━━━ RECORDS FOR PROCESSING

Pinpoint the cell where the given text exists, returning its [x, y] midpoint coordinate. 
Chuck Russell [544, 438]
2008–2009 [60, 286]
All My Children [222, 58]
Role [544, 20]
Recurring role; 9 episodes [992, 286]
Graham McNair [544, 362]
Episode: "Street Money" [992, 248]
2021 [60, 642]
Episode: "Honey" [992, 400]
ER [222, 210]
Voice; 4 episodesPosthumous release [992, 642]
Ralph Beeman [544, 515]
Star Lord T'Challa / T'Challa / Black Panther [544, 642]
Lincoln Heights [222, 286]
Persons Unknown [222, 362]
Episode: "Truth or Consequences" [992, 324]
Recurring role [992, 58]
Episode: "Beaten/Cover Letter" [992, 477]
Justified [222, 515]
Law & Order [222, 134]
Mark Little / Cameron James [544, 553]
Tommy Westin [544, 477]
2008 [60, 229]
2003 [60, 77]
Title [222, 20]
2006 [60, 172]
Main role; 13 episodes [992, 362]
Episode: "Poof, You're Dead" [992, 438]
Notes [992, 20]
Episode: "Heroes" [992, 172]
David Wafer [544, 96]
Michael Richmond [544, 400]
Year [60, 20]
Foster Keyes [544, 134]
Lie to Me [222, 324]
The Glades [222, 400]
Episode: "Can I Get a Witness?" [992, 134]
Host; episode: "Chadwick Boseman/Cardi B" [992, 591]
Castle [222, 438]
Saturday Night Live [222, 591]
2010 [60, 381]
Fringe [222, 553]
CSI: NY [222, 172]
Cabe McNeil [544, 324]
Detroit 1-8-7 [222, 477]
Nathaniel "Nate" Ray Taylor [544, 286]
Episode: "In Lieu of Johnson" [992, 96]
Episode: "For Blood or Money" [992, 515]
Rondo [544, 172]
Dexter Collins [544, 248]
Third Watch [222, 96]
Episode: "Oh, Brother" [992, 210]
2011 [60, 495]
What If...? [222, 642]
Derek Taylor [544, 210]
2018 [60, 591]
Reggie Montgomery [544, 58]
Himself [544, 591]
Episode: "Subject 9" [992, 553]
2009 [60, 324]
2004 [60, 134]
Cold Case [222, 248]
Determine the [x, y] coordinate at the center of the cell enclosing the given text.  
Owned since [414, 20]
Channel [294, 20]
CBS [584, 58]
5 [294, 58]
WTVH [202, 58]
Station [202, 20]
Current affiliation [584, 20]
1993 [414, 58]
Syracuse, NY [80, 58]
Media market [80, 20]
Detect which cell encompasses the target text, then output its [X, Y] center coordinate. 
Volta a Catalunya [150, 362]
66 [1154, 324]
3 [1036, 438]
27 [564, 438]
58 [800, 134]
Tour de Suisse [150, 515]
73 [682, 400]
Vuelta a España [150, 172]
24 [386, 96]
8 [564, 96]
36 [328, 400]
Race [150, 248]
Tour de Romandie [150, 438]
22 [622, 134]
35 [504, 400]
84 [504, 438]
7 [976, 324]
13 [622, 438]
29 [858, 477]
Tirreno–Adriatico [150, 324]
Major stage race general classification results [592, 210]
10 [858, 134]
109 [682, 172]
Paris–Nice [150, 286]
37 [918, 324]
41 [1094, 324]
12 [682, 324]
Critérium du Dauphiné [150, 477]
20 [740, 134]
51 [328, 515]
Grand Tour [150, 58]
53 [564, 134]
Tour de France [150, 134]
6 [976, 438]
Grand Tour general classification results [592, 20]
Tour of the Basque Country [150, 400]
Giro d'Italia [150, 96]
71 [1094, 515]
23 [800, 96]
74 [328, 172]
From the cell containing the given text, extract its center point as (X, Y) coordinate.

━━━━━━

◆ EXERCISE
Reproduce the material word for word, from its first line through the line containing "Ralph Beeman [544, 515]", including both.

◆ COMPLETED EXERCISE
Pinpoint the cell where the given text exists, returning its [x, y] midpoint coordinate. 
Chuck Russell [544, 438]
2008–2009 [60, 286]
All My Children [222, 58]
Role [544, 20]
Recurring role; 9 episodes [992, 286]
Graham McNair [544, 362]
Episode: "Street Money" [992, 248]
2021 [60, 642]
Episode: "Honey" [992, 400]
ER [222, 210]
Voice; 4 episodesPosthumous release [992, 642]
Ralph Beeman [544, 515]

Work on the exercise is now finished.